- About this task
Extract from the entries below, exactly as given, only the lines from the line containing "yellow truck: 6 -> 9" to the line containing "blue headphones: 1 -> 5", both lines included.

Information shown START

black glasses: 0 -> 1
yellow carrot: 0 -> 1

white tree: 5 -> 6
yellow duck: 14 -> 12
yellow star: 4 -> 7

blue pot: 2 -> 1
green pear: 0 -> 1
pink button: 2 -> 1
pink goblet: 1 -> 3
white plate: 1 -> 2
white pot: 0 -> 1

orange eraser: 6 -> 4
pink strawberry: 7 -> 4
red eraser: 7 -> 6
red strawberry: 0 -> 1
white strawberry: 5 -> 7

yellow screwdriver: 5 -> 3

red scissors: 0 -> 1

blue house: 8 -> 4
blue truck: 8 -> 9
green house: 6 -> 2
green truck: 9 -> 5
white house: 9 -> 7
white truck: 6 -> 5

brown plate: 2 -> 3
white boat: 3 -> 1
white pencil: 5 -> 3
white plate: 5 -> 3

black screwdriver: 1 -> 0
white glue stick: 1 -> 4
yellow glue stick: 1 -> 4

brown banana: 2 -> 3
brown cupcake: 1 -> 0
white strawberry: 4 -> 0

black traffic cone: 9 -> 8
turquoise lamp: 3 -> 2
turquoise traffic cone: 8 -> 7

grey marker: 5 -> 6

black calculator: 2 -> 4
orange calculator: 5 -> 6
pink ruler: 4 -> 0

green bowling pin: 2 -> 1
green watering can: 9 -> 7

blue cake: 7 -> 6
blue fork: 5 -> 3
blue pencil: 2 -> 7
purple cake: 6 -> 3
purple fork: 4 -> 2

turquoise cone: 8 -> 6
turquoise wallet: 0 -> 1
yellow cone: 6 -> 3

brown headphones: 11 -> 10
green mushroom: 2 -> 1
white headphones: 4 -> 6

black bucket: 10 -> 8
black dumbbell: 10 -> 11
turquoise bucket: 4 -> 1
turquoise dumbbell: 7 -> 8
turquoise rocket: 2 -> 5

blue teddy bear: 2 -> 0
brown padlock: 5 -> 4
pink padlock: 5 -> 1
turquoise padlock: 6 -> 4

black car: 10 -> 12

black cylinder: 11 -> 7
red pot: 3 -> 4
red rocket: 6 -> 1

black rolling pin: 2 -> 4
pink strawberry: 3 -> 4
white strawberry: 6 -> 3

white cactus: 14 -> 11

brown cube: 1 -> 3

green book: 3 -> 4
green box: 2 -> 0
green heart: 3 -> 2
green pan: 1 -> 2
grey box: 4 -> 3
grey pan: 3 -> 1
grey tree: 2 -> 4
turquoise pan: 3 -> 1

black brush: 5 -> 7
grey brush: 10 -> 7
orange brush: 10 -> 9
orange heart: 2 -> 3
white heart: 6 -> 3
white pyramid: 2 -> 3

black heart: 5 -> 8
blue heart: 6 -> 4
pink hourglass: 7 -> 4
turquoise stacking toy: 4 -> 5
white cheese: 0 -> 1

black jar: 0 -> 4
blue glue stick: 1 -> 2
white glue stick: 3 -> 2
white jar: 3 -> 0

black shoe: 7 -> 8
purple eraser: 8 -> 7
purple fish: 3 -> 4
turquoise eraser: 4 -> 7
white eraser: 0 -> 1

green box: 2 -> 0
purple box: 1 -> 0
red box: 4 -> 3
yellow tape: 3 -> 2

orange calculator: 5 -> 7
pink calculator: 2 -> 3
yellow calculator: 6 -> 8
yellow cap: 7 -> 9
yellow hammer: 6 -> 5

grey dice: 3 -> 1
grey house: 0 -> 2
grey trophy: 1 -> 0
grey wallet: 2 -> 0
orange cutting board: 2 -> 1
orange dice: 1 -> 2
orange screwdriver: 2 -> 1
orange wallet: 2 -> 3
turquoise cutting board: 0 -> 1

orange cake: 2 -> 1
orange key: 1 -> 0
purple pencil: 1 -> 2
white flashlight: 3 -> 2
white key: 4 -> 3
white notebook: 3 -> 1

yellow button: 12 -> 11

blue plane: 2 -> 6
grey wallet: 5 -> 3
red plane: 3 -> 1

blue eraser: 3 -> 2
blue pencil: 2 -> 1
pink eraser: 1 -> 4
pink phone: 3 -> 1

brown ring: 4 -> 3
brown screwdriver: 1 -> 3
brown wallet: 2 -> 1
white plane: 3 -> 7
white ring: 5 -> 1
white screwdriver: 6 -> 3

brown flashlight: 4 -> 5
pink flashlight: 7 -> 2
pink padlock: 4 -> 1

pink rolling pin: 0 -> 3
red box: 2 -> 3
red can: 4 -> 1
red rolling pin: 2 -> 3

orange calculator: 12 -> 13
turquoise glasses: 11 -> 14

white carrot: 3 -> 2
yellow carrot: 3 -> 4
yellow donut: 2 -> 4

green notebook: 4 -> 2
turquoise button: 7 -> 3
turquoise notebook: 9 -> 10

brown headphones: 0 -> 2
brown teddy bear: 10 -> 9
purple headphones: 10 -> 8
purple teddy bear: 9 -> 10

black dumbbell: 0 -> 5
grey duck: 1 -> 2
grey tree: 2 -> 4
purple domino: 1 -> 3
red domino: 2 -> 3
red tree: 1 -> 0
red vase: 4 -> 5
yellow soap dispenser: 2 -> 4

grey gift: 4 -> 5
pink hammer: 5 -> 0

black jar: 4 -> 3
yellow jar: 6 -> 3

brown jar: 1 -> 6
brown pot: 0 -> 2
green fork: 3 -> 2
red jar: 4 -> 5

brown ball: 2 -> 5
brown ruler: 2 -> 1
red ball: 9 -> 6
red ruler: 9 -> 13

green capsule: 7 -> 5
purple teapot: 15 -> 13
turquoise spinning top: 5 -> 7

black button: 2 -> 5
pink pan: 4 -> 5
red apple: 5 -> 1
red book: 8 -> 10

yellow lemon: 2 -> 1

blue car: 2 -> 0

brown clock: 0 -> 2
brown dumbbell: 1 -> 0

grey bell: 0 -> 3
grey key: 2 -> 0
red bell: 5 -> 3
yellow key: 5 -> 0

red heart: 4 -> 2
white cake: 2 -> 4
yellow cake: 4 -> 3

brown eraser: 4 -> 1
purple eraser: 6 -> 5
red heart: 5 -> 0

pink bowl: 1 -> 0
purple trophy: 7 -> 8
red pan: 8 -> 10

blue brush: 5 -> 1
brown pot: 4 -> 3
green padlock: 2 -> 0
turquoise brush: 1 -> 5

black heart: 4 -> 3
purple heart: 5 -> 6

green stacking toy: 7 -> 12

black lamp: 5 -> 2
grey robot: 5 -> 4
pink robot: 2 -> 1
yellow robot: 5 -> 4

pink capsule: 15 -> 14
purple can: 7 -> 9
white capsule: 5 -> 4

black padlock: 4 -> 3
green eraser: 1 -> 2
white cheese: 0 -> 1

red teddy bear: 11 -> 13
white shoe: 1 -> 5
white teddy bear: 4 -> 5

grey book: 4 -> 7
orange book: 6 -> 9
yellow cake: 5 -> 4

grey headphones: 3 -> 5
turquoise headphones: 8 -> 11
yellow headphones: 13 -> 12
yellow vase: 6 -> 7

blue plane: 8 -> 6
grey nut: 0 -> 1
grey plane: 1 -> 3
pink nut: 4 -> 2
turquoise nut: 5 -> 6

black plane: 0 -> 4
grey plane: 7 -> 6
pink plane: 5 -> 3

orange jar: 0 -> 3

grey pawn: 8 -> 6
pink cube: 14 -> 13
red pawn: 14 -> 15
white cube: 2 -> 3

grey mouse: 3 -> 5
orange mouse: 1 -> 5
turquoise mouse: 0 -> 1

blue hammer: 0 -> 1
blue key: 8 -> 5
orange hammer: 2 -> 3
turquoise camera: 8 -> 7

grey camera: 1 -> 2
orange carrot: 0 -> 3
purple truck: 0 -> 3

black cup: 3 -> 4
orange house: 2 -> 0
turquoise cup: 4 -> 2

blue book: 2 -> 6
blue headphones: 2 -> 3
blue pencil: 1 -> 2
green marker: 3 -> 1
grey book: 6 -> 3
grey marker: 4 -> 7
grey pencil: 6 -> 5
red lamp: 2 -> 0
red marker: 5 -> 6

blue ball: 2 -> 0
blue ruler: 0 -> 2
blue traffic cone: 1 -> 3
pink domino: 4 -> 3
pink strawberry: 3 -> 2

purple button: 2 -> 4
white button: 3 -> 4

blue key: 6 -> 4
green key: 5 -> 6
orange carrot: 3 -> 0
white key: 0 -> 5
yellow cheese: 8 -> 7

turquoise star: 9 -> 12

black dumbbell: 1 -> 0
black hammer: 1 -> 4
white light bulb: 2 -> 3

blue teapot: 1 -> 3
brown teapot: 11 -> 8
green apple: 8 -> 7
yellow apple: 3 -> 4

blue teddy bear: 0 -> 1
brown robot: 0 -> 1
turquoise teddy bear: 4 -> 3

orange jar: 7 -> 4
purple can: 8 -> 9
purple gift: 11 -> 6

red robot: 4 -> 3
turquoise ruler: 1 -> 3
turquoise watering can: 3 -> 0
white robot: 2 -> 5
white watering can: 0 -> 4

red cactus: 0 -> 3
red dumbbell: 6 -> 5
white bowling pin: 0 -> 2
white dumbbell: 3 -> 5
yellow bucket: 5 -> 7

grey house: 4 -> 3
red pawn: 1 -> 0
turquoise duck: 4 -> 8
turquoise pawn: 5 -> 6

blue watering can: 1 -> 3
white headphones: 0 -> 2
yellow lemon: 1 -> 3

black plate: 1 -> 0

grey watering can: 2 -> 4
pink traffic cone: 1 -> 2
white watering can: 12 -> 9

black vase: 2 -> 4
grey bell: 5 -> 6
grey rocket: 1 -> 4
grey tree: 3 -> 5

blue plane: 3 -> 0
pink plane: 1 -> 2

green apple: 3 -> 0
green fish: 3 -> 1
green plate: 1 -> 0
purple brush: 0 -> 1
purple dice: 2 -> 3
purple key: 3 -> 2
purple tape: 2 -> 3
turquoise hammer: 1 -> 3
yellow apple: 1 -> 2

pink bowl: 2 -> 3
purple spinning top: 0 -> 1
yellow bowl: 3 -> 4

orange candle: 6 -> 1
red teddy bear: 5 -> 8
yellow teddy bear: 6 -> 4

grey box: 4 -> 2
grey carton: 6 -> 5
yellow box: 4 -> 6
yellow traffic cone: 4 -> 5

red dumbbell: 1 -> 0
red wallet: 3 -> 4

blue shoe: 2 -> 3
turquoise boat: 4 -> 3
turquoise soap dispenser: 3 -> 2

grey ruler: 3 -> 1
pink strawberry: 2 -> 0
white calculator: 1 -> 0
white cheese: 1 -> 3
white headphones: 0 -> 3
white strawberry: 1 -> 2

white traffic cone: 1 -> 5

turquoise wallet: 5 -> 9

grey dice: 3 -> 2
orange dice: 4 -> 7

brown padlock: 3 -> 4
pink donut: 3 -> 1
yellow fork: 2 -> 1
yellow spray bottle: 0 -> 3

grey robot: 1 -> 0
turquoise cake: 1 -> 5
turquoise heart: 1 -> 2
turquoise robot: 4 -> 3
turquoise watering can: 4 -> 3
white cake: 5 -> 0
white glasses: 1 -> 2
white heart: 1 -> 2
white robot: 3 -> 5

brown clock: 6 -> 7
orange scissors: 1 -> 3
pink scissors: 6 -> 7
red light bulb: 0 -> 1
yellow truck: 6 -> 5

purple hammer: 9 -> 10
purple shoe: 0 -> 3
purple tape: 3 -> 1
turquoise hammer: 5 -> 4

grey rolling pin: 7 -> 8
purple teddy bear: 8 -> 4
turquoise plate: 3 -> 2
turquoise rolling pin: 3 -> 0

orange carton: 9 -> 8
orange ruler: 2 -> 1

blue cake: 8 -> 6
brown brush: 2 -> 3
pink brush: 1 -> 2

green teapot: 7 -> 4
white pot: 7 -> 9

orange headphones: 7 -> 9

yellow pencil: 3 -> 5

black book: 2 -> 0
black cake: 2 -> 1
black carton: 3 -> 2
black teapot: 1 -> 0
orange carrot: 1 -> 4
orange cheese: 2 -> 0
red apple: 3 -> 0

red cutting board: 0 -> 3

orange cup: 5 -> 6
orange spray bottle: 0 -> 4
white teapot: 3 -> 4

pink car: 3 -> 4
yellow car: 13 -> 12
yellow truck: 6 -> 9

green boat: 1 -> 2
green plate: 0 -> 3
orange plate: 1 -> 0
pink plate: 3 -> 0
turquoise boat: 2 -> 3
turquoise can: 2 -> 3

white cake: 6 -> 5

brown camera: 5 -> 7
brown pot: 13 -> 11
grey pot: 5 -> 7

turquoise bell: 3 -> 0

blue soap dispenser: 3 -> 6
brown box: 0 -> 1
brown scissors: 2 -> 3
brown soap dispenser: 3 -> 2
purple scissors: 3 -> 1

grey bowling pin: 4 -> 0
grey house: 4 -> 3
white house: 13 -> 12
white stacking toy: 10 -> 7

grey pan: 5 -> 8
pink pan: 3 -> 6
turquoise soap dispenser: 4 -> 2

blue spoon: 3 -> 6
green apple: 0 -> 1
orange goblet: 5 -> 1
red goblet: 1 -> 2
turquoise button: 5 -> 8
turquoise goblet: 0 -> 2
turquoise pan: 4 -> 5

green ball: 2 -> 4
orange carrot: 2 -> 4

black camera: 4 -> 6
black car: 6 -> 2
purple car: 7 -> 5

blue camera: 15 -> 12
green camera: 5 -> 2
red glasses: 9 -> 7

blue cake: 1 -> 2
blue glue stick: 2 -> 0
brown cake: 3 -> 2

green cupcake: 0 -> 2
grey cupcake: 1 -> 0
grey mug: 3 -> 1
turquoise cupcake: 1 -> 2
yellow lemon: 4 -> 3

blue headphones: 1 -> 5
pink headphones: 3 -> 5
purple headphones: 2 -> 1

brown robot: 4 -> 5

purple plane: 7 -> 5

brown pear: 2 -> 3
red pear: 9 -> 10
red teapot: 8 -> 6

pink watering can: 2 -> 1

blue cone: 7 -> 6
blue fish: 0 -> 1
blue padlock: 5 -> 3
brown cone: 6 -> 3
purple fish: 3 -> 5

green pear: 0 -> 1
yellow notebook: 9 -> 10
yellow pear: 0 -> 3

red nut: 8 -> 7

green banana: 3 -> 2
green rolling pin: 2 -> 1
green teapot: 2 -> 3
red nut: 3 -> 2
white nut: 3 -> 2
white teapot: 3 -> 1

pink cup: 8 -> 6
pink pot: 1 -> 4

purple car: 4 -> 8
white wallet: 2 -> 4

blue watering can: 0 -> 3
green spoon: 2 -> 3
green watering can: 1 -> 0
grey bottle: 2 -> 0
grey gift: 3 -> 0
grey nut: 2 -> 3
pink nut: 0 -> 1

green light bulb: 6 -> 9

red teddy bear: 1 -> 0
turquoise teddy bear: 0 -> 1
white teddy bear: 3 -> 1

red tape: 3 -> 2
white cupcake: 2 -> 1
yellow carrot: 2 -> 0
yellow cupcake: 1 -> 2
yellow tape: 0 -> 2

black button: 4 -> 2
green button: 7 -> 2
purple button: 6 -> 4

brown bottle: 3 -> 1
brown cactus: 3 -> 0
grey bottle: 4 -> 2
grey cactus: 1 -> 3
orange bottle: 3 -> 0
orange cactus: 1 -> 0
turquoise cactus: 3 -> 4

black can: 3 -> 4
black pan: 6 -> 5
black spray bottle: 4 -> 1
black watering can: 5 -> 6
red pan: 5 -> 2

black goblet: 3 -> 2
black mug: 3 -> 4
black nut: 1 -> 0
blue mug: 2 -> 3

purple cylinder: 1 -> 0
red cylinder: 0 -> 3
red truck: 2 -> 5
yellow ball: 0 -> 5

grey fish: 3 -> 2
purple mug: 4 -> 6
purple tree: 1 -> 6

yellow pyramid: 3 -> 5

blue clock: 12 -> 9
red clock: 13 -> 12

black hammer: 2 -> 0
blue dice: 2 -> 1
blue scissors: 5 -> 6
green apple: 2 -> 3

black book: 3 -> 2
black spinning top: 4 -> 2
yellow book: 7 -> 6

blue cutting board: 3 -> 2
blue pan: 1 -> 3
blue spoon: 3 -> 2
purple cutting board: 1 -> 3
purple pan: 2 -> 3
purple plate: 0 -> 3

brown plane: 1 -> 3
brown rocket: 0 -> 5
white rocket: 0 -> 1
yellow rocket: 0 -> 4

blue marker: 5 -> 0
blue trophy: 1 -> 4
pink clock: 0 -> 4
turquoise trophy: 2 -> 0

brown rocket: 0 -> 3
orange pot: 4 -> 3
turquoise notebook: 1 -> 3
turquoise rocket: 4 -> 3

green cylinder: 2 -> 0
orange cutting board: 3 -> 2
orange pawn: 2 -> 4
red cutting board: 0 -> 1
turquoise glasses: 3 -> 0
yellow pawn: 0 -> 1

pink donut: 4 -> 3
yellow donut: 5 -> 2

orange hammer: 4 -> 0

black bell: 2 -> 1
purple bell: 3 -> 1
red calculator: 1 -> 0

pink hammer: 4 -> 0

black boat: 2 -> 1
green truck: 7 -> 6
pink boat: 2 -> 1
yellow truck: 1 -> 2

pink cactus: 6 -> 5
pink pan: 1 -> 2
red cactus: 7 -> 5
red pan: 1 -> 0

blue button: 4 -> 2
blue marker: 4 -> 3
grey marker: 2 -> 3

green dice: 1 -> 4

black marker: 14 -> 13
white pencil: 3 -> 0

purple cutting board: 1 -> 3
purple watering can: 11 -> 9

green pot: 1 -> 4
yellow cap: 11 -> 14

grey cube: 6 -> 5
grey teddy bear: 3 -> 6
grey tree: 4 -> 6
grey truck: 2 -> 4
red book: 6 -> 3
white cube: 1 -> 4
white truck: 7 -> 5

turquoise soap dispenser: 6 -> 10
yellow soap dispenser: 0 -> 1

Information shown END

- Solution
yellow truck: 6 -> 9

green boat: 1 -> 2
green plate: 0 -> 3
orange plate: 1 -> 0
pink plate: 3 -> 0
turquoise boat: 2 -> 3
turquoise can: 2 -> 3

white cake: 6 -> 5

brown camera: 5 -> 7
brown pot: 13 -> 11
grey pot: 5 -> 7

turquoise bell: 3 -> 0

blue soap dispenser: 3 -> 6
brown box: 0 -> 1
brown scissors: 2 -> 3
brown soap dispenser: 3 -> 2
purple scissors: 3 -> 1

grey bowling pin: 4 -> 0
grey house: 4 -> 3
white house: 13 -> 12
white stacking toy: 10 -> 7

grey pan: 5 -> 8
pink pan: 3 -> 6
turquoise soap dispenser: 4 -> 2

blue spoon: 3 -> 6
green apple: 0 -> 1
orange goblet: 5 -> 1
red goblet: 1 -> 2
turquoise button: 5 -> 8
turquoise goblet: 0 -> 2
turquoise pan: 4 -> 5

green ball: 2 -> 4
orange carrot: 2 -> 4

black camera: 4 -> 6
black car: 6 -> 2
purple car: 7 -> 5

blue camera: 15 -> 12
green camera: 5 -> 2
red glasses: 9 -> 7

blue cake: 1 -> 2
blue glue stick: 2 -> 0
brown cake: 3 -> 2

green cupcake: 0 -> 2
grey cupcake: 1 -> 0
grey mug: 3 -> 1
turquoise cupcake: 1 -> 2
yellow lemon: 4 -> 3

blue headphones: 1 -> 5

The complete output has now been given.